Task objective >>
Reproduce every line of the data, exactly and without its pictures.

-=-=-

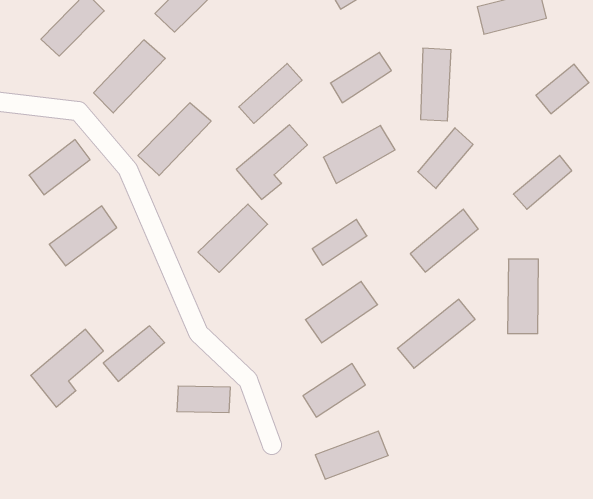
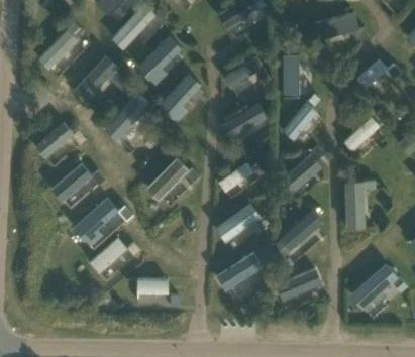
building: [236,125,307,199] -> [138,38,183,87]
building: [31,329,103,407] -> [74,198,119,248]
building: none -> [351,264,398,310]
building: [315,431,388,479] -> [277,270,323,303]

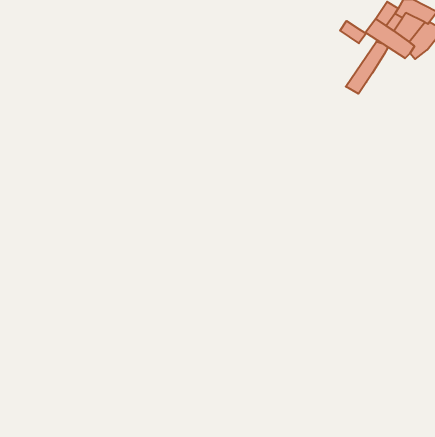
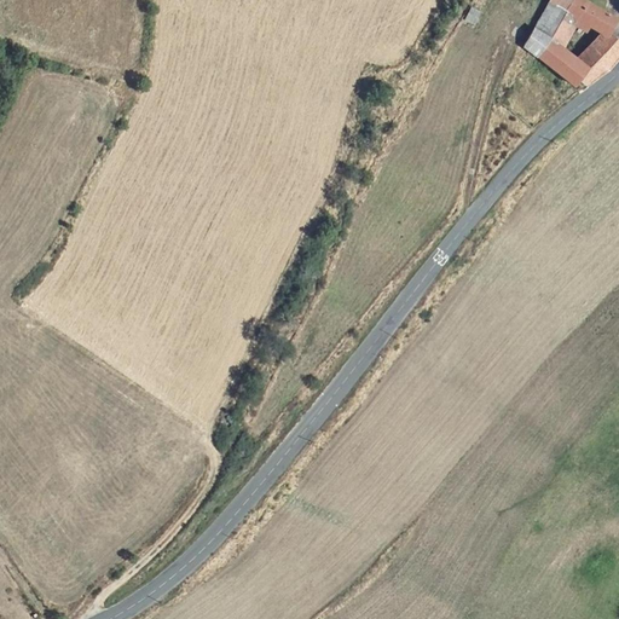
building: [340,21,366,43] -> none
building: [346,41,388,94] -> none

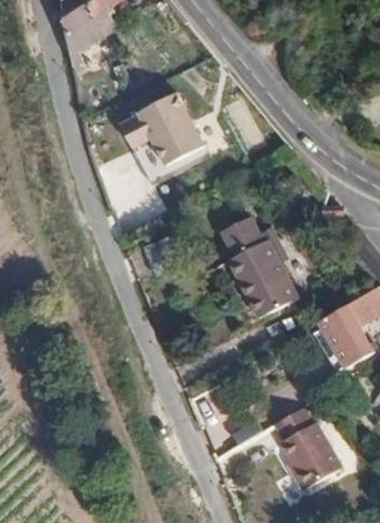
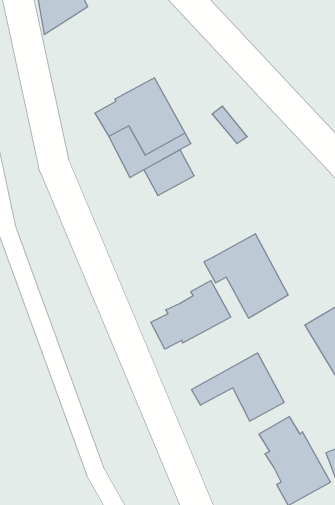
building: [217,216,263,258] -> [144,150,194,196]
building: none -> [151,281,231,349]
building: none -> [192,353,284,421]

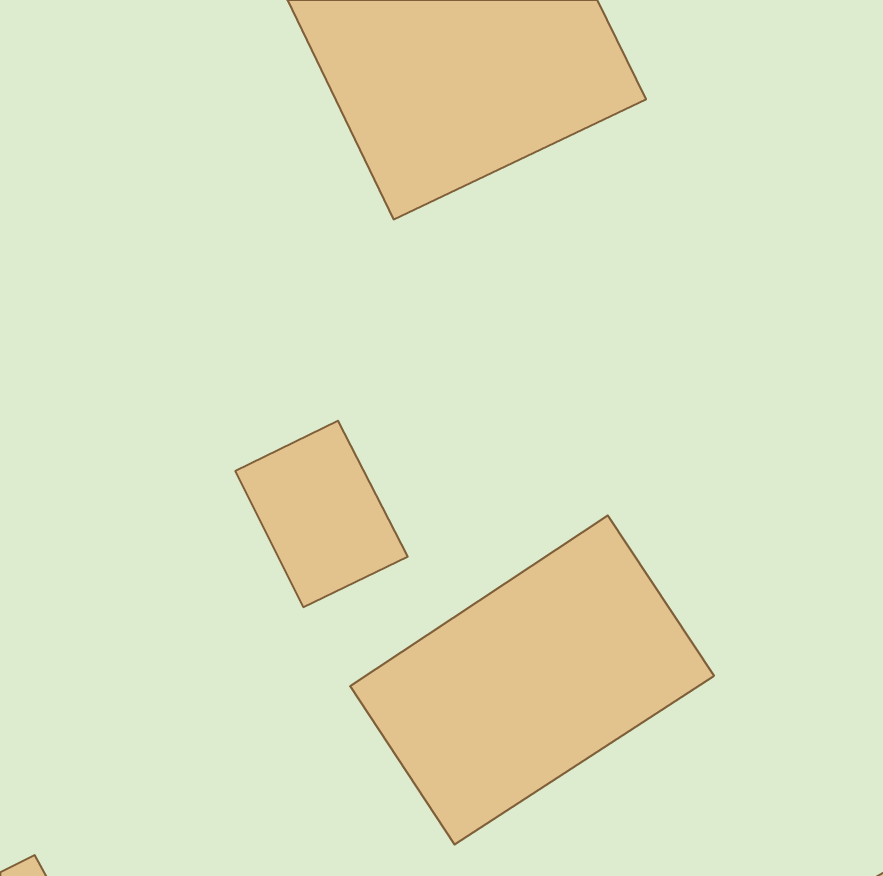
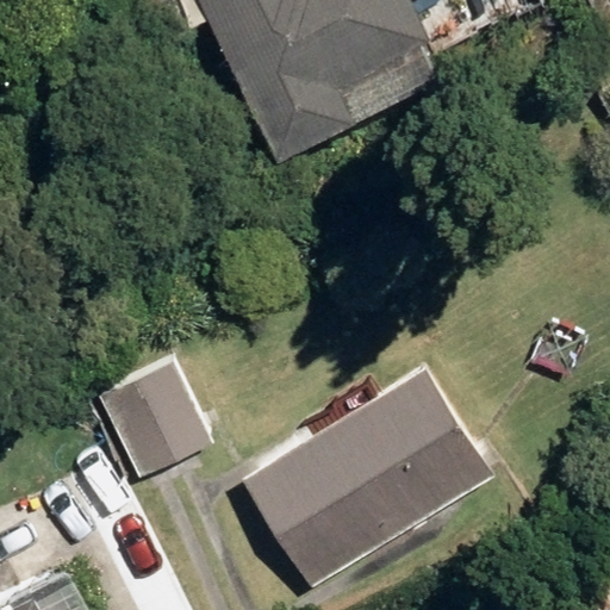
building: [235,421,408,607] -> [95,353,213,480]

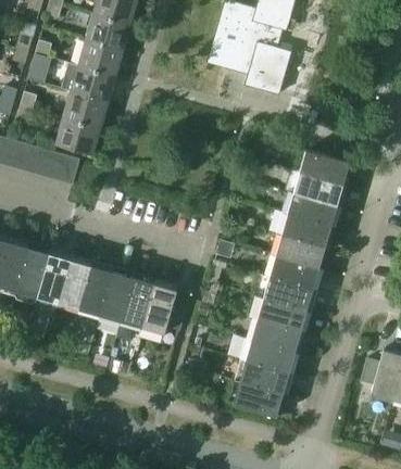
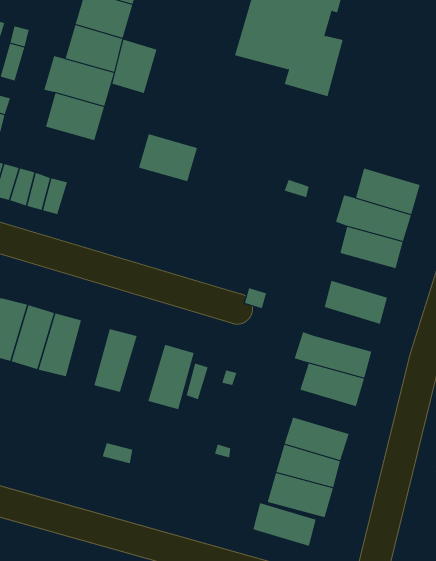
building: none -> [112,39,157,94]
building: [55,118,101,155] -> [138,134,198,182]
building: [281,215,331,249] -> none
building: [270,256,319,290] -> none
building: [79,266,112,316] -> none
building: [121,278,154,328] -> none
building: [252,319,301,353] -> [252,502,316,546]

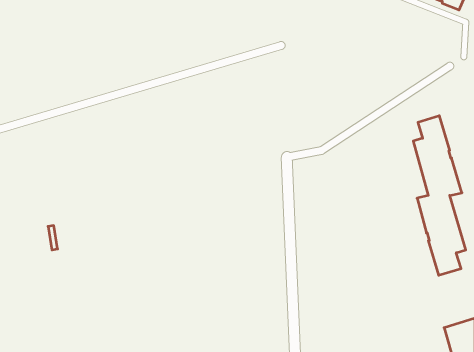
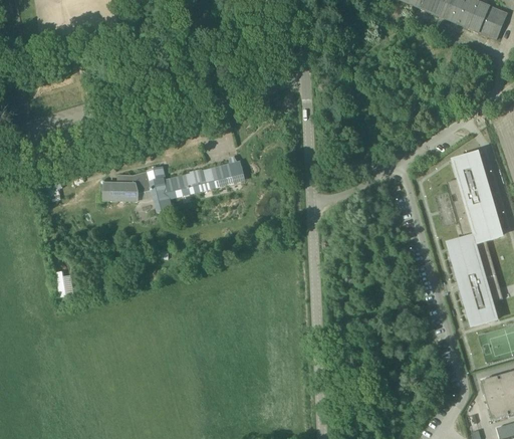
building: none -> [102,156,243,213]

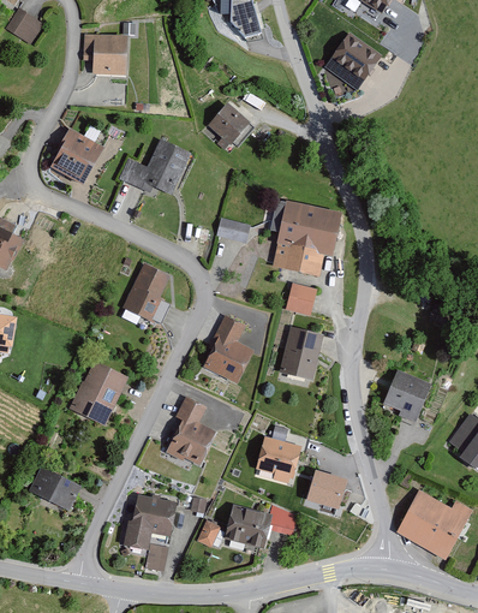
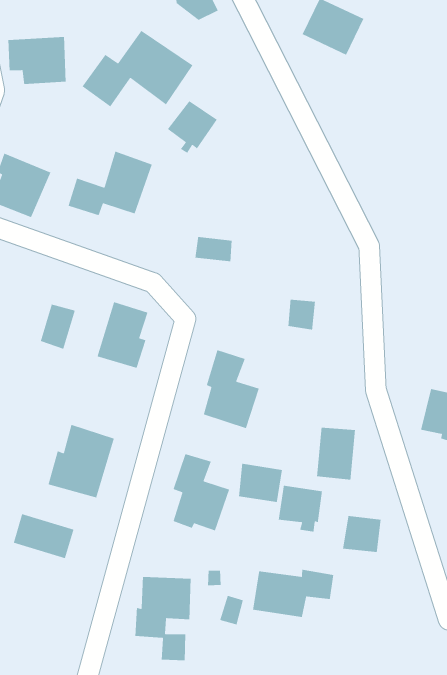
building: none -> [82,30,193,107]
building: [270,201,346,275] -> none
building: none -> [40,303,76,350]
building: [280,326,318,374] -> [316,427,356,481]
building: none -> [238,463,283,503]
building: [29,466,82,510] -> [13,513,74,559]

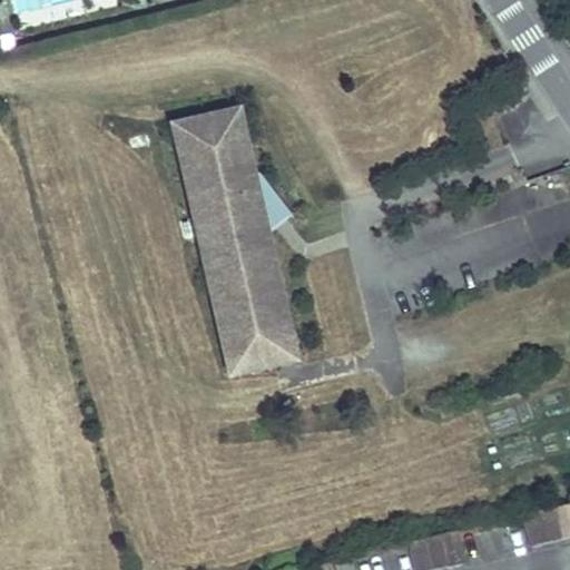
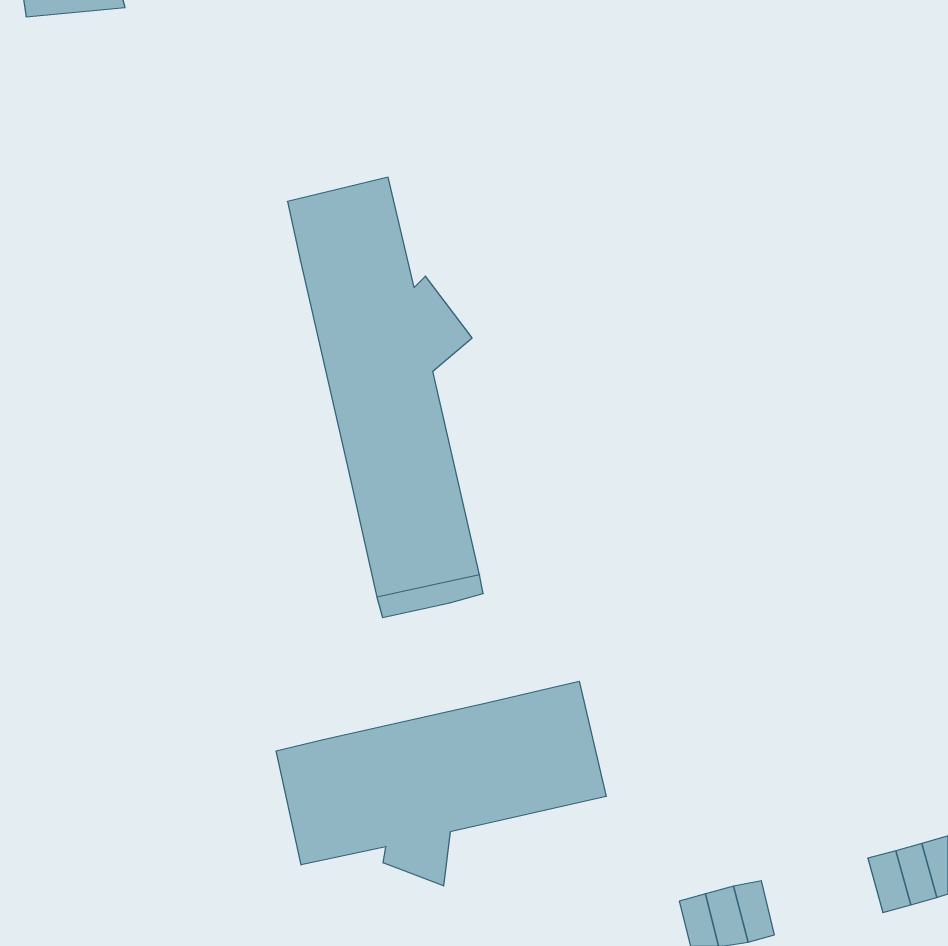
building: none -> [276,681,606,886]

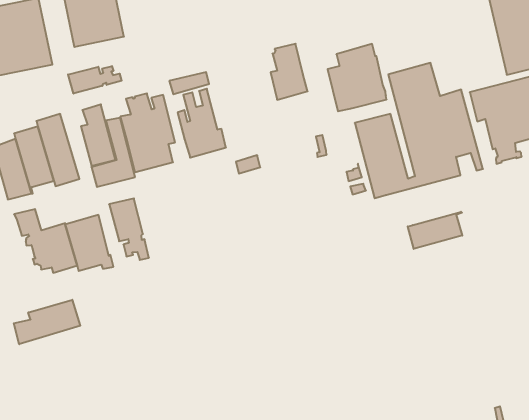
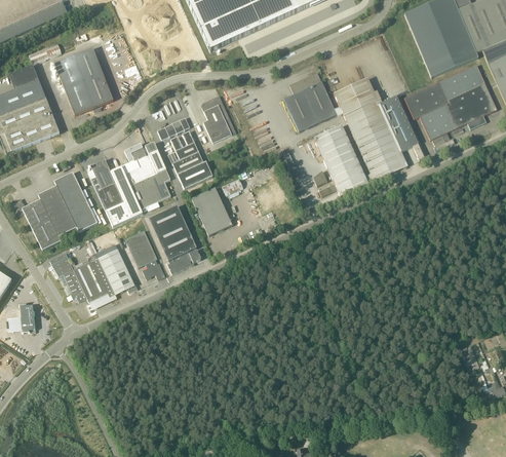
building: [271,44,308,100] -> [202,94,236,143]
building: [68,66,122,94] -> none
building: none -> [192,187,232,235]
building: none -> [149,204,201,273]
building: [408,212,462,249] -> none
building: [14,300,80,344] -> none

-=-=-

Answer space >>
building: [236,125,307,199] -> [138,38,183,87]
building: [31,329,103,407] -> [74,198,119,248]
building: none -> [351,264,398,310]
building: [315,431,388,479] -> [277,270,323,303]

building: [340,21,366,43] -> none
building: [346,41,388,94] -> none

building: [217,216,263,258] -> [144,150,194,196]
building: none -> [151,281,231,349]
building: none -> [192,353,284,421]

building: [235,421,408,607] -> [95,353,213,480]

building: none -> [112,39,157,94]
building: [55,118,101,155] -> [138,134,198,182]
building: [281,215,331,249] -> none
building: [270,256,319,290] -> none
building: [79,266,112,316] -> none
building: [121,278,154,328] -> none
building: [252,319,301,353] -> [252,502,316,546]

building: none -> [102,156,243,213]

building: none -> [82,30,193,107]
building: [270,201,346,275] -> none
building: none -> [40,303,76,350]
building: [280,326,318,374] -> [316,427,356,481]
building: none -> [238,463,283,503]
building: [29,466,82,510] -> [13,513,74,559]

building: none -> [276,681,606,886]

building: [271,44,308,100] -> [202,94,236,143]
building: [68,66,122,94] -> none
building: none -> [192,187,232,235]
building: none -> [149,204,201,273]
building: [408,212,462,249] -> none
building: [14,300,80,344] -> none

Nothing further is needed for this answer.